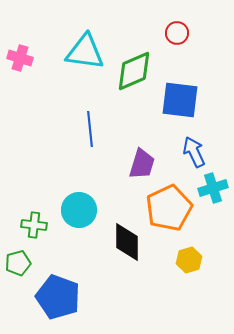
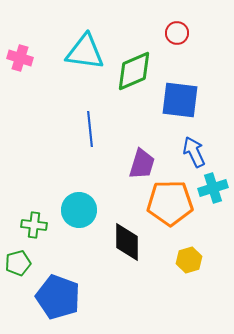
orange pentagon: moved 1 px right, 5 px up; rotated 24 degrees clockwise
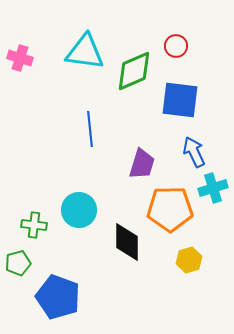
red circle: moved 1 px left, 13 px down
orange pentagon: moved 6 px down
---
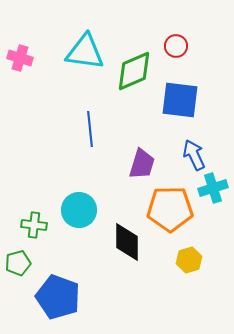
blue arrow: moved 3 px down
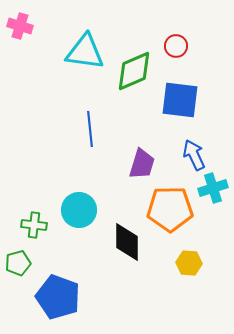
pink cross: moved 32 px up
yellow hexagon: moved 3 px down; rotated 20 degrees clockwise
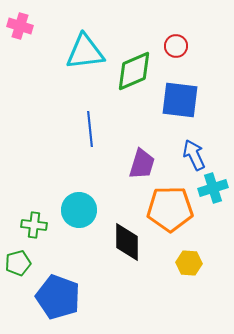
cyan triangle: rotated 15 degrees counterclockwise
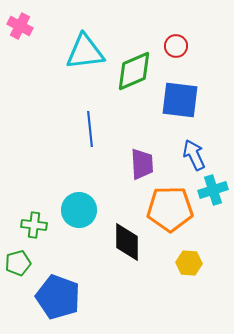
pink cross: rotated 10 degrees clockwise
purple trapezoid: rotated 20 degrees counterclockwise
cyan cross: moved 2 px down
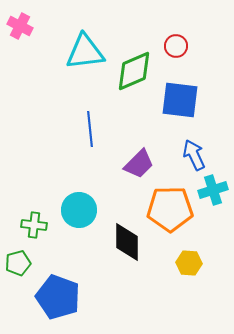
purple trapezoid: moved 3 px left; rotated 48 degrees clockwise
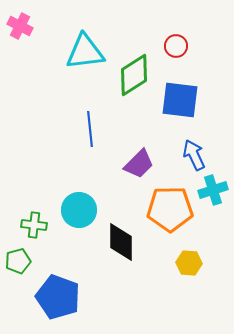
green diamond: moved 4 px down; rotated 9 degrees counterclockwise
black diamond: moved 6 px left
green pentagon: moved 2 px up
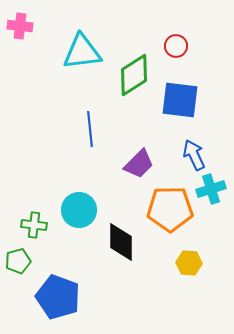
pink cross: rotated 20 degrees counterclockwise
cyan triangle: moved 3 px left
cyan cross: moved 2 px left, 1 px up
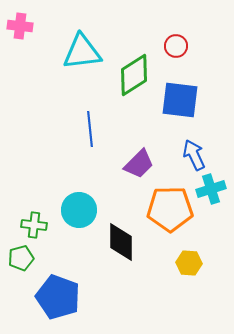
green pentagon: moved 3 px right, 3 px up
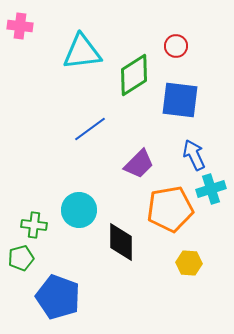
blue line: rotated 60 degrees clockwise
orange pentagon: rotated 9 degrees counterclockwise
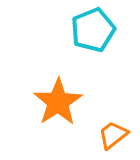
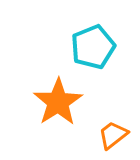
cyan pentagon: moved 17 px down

What you should do:
Rewrite the records from the line with "pink cross: rotated 20" up to and including the line with "cyan pentagon: moved 17 px down", putting "green hexagon" in place of "green pentagon" and changing nothing else. Leave the pictures out.

Answer for this exercise:
pink cross: rotated 20 degrees counterclockwise
cyan triangle: moved 3 px left
cyan cross: moved 2 px left, 1 px up
green hexagon: moved 3 px right, 3 px up
blue line: rotated 60 degrees clockwise
orange pentagon: rotated 9 degrees counterclockwise
cyan pentagon: moved 17 px down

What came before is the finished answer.